━━━━━ DOSTARCZONE REKORDY ━━━━━

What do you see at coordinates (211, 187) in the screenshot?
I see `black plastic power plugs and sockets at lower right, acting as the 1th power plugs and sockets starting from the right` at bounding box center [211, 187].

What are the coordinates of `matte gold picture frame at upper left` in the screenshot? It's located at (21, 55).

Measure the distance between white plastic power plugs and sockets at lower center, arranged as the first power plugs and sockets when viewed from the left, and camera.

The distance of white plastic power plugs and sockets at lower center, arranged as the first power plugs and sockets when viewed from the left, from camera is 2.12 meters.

━━━━━

• DO ZROBIENIA:
Powtórz dosłownie wszystkie powyższe rekordy, wiersz po wierszu i bez żadnych zmian.

• POPRAWNA ODPOWIEDŹ:
What do you see at coordinates (211, 187) in the screenshot?
I see `black plastic power plugs and sockets at lower right, acting as the 1th power plugs and sockets starting from the right` at bounding box center [211, 187].

What are the coordinates of `matte gold picture frame at upper left` in the screenshot? It's located at (21, 55).

Measure the distance between white plastic power plugs and sockets at lower center, arranged as the first power plugs and sockets when viewed from the left, and camera.

The distance of white plastic power plugs and sockets at lower center, arranged as the first power plugs and sockets when viewed from the left, from camera is 2.12 meters.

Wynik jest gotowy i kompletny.